(Records drawn from a dataset)

####

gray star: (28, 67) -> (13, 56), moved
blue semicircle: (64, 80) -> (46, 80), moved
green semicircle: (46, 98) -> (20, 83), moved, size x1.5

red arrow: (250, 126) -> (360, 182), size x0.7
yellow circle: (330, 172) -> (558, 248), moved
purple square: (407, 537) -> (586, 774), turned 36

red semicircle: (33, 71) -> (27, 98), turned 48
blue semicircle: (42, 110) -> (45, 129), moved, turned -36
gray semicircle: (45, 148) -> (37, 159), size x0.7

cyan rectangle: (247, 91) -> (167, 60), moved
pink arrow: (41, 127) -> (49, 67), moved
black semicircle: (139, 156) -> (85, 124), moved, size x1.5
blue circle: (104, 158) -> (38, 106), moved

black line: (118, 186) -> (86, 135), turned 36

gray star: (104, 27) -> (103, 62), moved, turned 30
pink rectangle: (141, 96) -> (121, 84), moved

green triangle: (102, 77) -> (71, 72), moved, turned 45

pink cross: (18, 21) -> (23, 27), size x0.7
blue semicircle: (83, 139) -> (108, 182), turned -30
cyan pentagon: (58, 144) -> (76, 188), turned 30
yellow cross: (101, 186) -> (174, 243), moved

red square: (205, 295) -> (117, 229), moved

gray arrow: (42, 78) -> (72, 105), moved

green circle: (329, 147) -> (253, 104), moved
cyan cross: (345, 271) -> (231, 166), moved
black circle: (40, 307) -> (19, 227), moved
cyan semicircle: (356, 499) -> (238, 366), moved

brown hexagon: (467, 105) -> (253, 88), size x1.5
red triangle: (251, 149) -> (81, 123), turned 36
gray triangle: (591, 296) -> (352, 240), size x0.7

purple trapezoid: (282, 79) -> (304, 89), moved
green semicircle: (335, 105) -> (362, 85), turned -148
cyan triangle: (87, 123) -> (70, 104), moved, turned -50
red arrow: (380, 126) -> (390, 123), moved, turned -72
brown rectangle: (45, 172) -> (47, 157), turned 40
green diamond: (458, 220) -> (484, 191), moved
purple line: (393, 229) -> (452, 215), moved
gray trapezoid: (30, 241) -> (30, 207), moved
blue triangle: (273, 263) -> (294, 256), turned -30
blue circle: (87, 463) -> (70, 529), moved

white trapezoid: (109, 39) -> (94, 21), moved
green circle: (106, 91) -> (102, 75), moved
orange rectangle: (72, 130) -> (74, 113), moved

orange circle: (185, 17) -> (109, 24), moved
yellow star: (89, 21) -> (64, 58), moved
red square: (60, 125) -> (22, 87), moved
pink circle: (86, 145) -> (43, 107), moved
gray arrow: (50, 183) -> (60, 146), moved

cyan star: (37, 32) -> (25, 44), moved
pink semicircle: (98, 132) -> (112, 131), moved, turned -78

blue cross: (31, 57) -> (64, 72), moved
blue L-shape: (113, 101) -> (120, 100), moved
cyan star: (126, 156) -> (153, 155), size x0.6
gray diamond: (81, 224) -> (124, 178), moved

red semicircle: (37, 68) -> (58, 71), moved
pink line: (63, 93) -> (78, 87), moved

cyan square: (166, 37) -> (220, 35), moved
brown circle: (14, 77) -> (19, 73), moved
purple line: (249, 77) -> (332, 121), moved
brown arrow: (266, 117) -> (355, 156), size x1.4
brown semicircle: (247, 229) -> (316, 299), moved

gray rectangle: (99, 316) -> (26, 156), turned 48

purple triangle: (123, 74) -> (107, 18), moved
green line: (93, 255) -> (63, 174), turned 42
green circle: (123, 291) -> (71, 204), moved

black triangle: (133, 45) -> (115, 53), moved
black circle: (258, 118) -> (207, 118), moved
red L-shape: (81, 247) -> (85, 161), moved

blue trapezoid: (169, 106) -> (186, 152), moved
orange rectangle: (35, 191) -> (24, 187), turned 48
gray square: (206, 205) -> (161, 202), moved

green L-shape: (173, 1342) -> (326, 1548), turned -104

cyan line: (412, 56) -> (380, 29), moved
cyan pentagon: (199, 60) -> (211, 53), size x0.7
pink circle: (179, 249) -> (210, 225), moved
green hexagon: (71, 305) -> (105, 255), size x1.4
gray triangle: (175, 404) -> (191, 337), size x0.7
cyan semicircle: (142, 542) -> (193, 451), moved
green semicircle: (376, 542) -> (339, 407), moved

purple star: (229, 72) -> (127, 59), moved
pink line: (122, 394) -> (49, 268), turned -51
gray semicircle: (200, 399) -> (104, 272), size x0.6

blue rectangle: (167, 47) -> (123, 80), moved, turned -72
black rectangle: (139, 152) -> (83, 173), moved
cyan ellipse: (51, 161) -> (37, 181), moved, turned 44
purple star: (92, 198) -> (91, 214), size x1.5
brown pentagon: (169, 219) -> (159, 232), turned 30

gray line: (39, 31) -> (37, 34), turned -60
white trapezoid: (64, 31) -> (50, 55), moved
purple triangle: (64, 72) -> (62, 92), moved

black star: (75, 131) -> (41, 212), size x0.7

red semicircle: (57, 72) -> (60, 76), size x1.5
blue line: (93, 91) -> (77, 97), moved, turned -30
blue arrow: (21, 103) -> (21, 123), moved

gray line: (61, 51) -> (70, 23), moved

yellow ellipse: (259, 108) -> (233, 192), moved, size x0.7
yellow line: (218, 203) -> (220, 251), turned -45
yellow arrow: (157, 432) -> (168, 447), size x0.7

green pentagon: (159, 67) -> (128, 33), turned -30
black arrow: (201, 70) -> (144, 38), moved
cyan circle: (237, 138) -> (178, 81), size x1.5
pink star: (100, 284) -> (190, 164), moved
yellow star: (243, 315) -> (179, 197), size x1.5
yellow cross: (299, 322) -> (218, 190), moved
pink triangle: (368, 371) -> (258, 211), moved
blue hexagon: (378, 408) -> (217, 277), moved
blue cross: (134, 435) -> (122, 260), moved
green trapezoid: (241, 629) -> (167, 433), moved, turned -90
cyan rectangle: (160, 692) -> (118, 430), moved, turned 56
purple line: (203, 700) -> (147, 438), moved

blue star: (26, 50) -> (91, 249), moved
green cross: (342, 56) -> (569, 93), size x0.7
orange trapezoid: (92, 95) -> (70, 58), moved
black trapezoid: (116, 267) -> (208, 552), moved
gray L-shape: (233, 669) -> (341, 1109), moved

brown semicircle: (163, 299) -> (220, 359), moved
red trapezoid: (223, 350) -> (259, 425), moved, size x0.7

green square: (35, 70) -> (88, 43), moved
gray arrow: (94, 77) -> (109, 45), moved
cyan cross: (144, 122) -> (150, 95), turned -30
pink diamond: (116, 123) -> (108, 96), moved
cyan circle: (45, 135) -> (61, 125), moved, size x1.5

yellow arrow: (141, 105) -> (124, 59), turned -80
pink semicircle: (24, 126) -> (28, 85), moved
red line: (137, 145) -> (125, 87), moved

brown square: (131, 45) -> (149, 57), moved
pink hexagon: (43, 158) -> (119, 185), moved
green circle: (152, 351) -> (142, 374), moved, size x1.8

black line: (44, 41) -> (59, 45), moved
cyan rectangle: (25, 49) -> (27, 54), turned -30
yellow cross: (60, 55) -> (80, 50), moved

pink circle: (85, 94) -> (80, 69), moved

####

■ **AIM OF THE EXERCISE**:
When the line with "yellow line: (218, 203)" is reached in the data above, begin copying, and stop after the line with "brown semicircle: (163, 299)"; copy each line exactly, both ends included.

■ **YOUR SOLUTION**:
yellow line: (218, 203) -> (220, 251), turned -45
yellow arrow: (157, 432) -> (168, 447), size x0.7

green pentagon: (159, 67) -> (128, 33), turned -30
black arrow: (201, 70) -> (144, 38), moved
cyan circle: (237, 138) -> (178, 81), size x1.5
pink star: (100, 284) -> (190, 164), moved
yellow star: (243, 315) -> (179, 197), size x1.5
yellow cross: (299, 322) -> (218, 190), moved
pink triangle: (368, 371) -> (258, 211), moved
blue hexagon: (378, 408) -> (217, 277), moved
blue cross: (134, 435) -> (122, 260), moved
green trapezoid: (241, 629) -> (167, 433), moved, turned -90
cyan rectangle: (160, 692) -> (118, 430), moved, turned 56
purple line: (203, 700) -> (147, 438), moved

blue star: (26, 50) -> (91, 249), moved
green cross: (342, 56) -> (569, 93), size x0.7
orange trapezoid: (92, 95) -> (70, 58), moved
black trapezoid: (116, 267) -> (208, 552), moved
gray L-shape: (233, 669) -> (341, 1109), moved

brown semicircle: (163, 299) -> (220, 359), moved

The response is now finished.